Input data =
◇ ◇ ◇ ◇ ◇
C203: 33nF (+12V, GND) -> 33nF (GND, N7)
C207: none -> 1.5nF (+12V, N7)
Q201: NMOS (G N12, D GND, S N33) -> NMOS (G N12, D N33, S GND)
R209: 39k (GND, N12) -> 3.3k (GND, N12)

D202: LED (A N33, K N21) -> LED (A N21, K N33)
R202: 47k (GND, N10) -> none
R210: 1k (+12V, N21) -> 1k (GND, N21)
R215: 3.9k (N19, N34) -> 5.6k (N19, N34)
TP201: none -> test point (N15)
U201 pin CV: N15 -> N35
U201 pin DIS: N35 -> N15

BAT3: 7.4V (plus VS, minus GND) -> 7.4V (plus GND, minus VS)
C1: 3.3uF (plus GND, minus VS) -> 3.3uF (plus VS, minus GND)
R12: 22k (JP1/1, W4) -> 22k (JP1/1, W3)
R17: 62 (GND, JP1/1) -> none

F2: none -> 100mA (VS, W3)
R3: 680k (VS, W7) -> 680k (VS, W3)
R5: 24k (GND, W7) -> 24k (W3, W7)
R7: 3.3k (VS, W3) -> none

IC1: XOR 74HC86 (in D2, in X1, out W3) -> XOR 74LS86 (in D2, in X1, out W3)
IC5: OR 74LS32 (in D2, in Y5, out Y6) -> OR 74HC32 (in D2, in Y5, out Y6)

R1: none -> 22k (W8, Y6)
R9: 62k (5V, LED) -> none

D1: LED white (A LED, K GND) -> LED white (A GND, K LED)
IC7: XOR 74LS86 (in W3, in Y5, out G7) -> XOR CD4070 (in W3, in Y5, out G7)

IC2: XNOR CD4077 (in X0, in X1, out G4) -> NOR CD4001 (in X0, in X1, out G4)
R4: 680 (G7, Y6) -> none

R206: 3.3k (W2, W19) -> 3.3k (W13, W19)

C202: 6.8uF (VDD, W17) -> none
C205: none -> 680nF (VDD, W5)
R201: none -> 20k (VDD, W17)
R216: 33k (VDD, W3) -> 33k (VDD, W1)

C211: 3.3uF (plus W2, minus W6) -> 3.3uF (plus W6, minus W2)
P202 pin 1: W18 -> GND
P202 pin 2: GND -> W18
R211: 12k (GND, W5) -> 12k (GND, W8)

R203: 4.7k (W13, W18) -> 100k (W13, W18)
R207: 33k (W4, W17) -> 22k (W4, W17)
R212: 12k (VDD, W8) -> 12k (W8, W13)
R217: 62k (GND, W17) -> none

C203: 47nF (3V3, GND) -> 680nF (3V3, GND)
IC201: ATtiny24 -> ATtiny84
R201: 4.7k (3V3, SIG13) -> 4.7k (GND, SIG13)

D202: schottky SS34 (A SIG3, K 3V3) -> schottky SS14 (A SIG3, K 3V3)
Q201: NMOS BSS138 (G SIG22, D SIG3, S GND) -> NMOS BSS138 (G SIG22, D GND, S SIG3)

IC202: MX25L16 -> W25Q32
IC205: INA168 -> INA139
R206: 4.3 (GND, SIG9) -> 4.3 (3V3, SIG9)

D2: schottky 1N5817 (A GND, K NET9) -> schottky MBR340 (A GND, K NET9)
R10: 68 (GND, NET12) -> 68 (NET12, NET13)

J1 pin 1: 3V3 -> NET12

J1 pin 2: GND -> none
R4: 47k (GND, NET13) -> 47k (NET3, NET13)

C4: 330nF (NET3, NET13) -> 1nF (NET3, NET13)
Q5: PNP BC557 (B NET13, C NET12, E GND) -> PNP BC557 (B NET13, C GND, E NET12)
◇ ◇ ◇ ◇ ◇
Work required =
Look above for the line holding "R211: 12k (GND, W5) -> 12k (GND, W8)". Print it and every line after it, exactly, through the line holding "IC201: ATtiny24 -> ATtiny84".

Solved exercise =
R211: 12k (GND, W5) -> 12k (GND, W8)

R203: 4.7k (W13, W18) -> 100k (W13, W18)
R207: 33k (W4, W17) -> 22k (W4, W17)
R212: 12k (VDD, W8) -> 12k (W8, W13)
R217: 62k (GND, W17) -> none

C203: 47nF (3V3, GND) -> 680nF (3V3, GND)
IC201: ATtiny24 -> ATtiny84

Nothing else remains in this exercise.